**Exercise goal**
Report, from the records below, every line where the word "white" appears.

··········

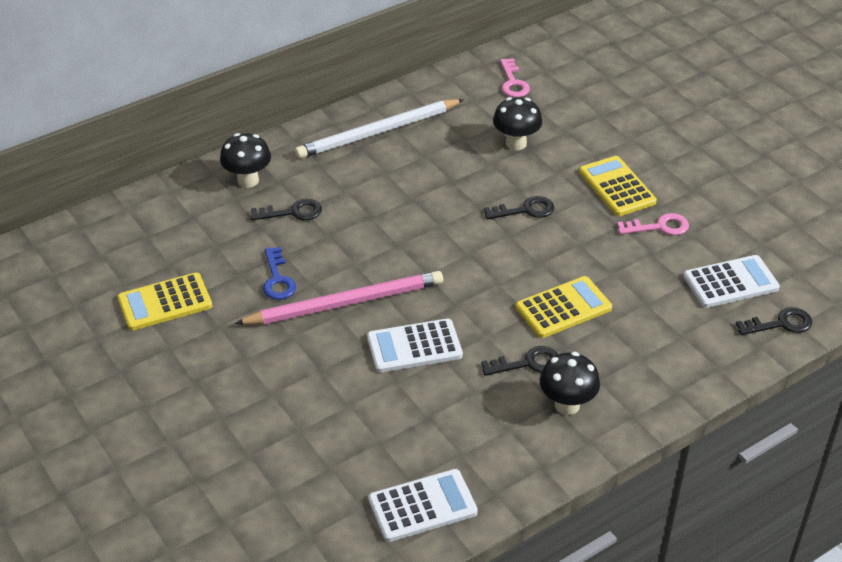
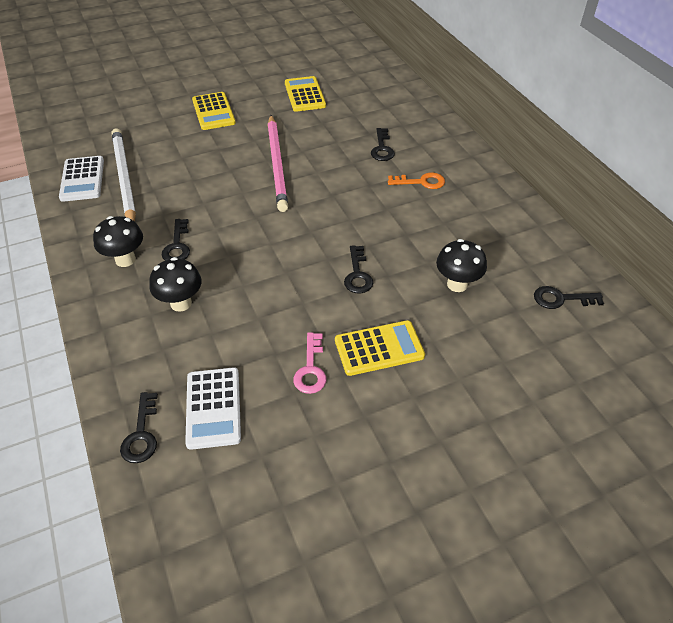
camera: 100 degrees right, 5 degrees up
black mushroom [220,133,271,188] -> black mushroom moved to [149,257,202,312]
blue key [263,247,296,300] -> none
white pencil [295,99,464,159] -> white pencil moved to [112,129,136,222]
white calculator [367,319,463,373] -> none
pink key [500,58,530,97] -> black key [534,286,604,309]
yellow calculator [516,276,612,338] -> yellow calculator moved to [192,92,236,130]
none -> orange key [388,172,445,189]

··········

**Completed task**
white pencil [295,99,464,159] -> white pencil moved to [112,129,136,222]
white calculator [367,319,463,373] -> none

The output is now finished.